▸ **Work request**: Report each line from the listing that the string "down" appears in.

▸ **Provided data**:
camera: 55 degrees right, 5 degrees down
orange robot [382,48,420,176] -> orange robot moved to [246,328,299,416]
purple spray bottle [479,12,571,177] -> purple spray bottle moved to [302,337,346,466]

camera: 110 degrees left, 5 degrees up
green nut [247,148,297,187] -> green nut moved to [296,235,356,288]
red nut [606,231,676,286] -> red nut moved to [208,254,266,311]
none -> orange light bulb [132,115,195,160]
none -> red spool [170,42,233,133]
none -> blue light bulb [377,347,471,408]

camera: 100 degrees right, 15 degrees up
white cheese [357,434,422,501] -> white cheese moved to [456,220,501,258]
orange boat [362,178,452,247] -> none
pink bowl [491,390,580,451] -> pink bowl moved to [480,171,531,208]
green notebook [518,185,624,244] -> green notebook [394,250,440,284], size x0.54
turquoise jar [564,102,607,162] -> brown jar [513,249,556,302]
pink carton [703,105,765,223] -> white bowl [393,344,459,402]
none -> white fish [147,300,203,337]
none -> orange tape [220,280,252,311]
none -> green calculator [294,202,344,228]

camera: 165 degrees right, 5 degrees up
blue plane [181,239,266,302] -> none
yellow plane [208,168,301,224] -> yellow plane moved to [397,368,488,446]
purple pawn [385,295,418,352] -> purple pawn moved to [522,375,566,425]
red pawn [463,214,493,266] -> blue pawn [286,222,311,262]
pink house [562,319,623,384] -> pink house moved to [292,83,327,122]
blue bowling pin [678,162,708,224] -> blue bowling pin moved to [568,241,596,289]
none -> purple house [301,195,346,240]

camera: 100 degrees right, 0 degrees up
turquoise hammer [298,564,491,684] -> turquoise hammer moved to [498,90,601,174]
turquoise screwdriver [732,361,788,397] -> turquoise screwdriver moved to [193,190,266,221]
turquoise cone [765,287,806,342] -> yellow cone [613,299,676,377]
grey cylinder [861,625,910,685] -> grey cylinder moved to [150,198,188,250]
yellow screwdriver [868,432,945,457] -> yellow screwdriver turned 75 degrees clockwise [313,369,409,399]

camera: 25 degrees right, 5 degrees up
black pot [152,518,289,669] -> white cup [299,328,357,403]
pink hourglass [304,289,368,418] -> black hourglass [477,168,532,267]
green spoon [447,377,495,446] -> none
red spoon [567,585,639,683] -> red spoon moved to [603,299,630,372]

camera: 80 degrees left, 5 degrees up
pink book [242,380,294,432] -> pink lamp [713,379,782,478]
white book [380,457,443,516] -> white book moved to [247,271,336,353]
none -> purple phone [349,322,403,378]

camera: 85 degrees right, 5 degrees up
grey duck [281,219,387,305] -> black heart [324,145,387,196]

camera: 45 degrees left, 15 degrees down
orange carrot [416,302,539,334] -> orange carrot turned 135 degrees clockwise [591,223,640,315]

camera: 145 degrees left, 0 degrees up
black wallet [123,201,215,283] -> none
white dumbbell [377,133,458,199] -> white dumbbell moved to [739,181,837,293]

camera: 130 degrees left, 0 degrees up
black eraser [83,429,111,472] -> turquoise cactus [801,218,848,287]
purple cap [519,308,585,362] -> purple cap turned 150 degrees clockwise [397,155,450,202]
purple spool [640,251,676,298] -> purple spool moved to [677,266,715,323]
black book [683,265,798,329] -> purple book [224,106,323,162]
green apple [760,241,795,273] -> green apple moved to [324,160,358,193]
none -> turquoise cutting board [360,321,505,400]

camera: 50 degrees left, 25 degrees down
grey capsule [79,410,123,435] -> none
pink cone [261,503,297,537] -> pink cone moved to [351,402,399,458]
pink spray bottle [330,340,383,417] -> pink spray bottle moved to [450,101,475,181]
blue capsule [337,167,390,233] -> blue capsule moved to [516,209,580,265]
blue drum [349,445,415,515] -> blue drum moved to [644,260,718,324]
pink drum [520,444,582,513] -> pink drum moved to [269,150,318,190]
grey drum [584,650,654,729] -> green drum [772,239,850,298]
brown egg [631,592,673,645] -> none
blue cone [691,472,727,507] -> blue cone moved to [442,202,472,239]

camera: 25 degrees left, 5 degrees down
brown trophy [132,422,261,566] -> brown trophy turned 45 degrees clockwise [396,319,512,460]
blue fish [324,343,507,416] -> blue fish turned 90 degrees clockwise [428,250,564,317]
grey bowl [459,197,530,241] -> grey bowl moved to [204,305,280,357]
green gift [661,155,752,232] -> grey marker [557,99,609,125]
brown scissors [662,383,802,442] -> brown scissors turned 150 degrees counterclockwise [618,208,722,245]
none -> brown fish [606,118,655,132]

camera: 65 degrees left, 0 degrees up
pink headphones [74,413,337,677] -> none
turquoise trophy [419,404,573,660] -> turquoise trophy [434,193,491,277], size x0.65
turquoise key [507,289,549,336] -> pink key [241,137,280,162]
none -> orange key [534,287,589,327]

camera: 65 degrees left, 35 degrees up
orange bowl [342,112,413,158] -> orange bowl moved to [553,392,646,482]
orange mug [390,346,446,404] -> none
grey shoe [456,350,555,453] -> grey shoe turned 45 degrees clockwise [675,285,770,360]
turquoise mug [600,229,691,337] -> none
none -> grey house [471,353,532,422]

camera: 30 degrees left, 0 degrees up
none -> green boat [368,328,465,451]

▸ **Problem solution**:
camera: 55 degrees right, 5 degrees down
camera: 45 degrees left, 15 degrees down
camera: 50 degrees left, 25 degrees down
camera: 25 degrees left, 5 degrees down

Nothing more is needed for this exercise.